%%

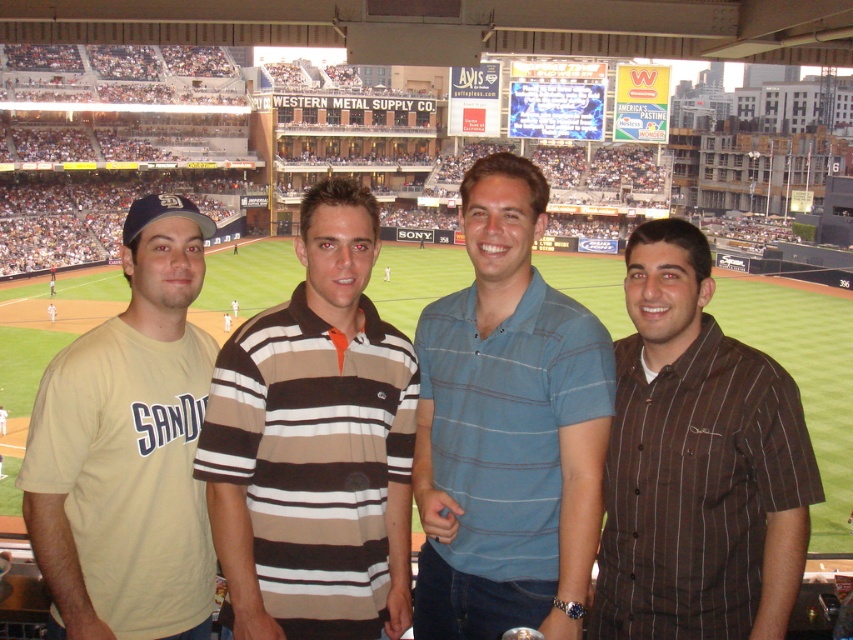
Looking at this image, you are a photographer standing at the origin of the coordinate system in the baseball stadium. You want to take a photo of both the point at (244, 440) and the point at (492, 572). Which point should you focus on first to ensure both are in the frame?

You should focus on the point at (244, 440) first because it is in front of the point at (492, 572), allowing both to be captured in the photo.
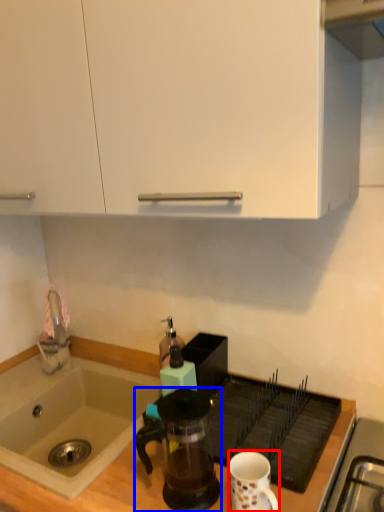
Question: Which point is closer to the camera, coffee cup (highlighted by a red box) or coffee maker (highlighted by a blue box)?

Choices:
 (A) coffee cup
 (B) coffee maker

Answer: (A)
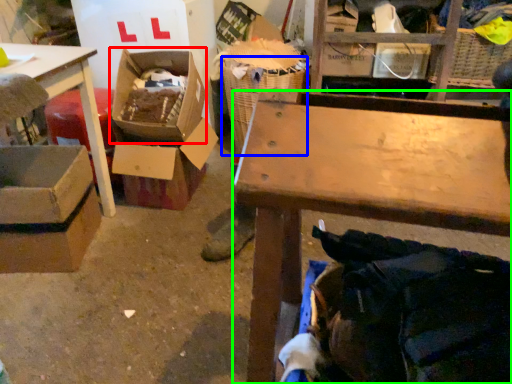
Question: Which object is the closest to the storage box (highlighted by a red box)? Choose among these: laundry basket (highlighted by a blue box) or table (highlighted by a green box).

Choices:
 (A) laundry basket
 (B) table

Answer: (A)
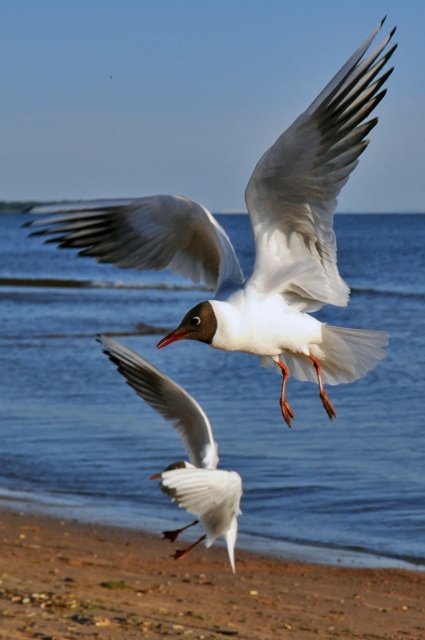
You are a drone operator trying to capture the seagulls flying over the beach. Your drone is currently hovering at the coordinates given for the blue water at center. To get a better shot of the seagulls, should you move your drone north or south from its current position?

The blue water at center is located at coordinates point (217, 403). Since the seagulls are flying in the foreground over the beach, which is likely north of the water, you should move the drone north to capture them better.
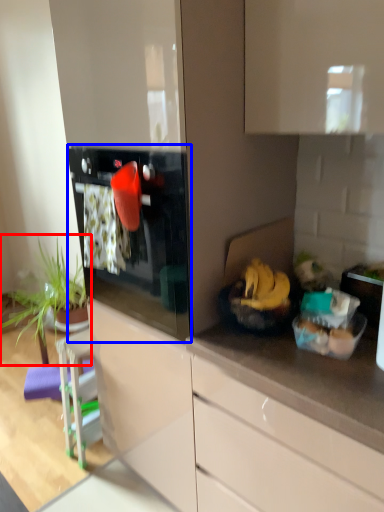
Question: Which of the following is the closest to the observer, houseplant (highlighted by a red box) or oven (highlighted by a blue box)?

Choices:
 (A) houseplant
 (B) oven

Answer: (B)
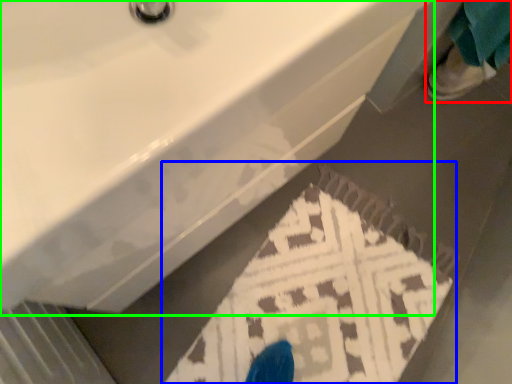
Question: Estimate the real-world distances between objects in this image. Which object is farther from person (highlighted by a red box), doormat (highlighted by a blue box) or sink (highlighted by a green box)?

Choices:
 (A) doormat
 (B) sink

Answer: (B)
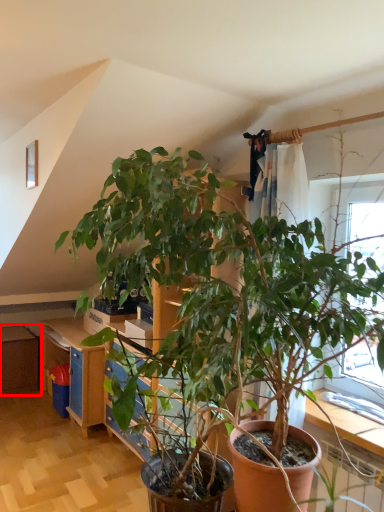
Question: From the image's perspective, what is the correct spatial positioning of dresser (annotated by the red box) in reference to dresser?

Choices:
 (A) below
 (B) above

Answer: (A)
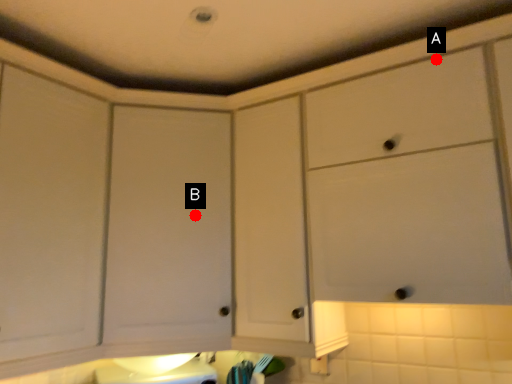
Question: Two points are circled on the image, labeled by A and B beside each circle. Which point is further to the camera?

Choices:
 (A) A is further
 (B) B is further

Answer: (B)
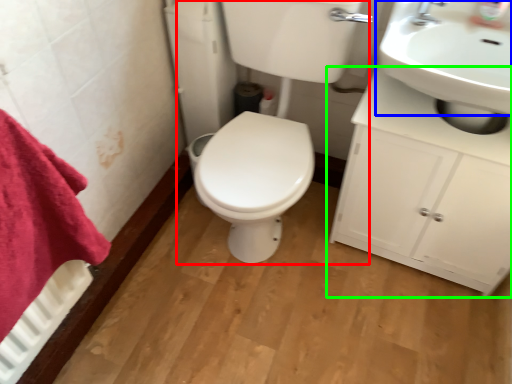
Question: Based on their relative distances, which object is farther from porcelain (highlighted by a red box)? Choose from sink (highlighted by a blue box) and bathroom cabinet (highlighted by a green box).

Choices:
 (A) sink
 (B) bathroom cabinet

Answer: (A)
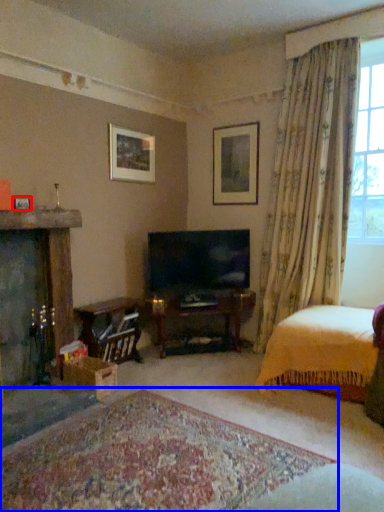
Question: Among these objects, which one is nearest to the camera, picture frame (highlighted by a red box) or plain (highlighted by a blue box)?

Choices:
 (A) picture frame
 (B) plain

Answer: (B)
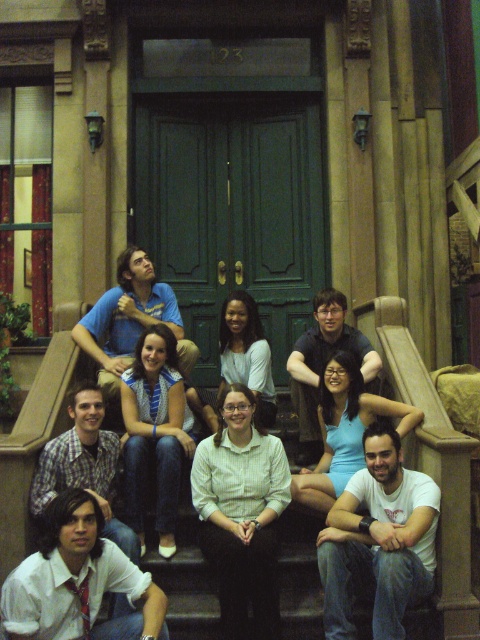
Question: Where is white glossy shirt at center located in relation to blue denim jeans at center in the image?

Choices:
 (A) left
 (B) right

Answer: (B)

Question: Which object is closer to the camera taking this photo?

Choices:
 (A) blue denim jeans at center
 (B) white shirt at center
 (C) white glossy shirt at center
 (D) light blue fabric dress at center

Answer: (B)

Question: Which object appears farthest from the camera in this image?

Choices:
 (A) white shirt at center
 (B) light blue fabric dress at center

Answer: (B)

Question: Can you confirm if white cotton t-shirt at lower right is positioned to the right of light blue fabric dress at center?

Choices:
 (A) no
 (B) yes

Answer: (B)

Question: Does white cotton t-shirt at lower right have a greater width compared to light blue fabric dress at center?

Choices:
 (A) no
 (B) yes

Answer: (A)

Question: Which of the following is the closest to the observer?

%%

▶ _What you have to do_
Return, word for word, everything from the start of the records above down to and including the line that contains "oven (highlighted by a blue box)?". Leave the pictures out of your answer.

▶ _Task result_
Looking at this image, you are a photographer standing at the origin of the coordinate system in the baseball stadium. You want to take a photo of both the point at (244, 440) and the point at (492, 572). Which point should you focus on first to ensure both are in the frame?

You should focus on the point at (244, 440) first because it is in front of the point at (492, 572), allowing both to be captured in the photo.
Question: Which point is closer to the camera, coffee cup (highlighted by a red box) or coffee maker (highlighted by a blue box)?

Choices:
 (A) coffee cup
 (B) coffee maker

Answer: (A)
Question: Which object is the closest to the storage box (highlighted by a red box)? Choose among these: laundry basket (highlighted by a blue box) or table (highlighted by a green box).

Choices:
 (A) laundry basket
 (B) table

Answer: (A)
You are a drone operator trying to capture the seagulls flying over the beach. Your drone is currently hovering at the coordinates given for the blue water at center. To get a better shot of the seagulls, should you move your drone north or south from its current position?

The blue water at center is located at coordinates point (217, 403). Since the seagulls are flying in the foreground over the beach, which is likely north of the water, you should move the drone north to capture them better.
Question: Which of the following is the closest to the observer, houseplant (highlighted by a red box) or oven (highlighted by a blue box)?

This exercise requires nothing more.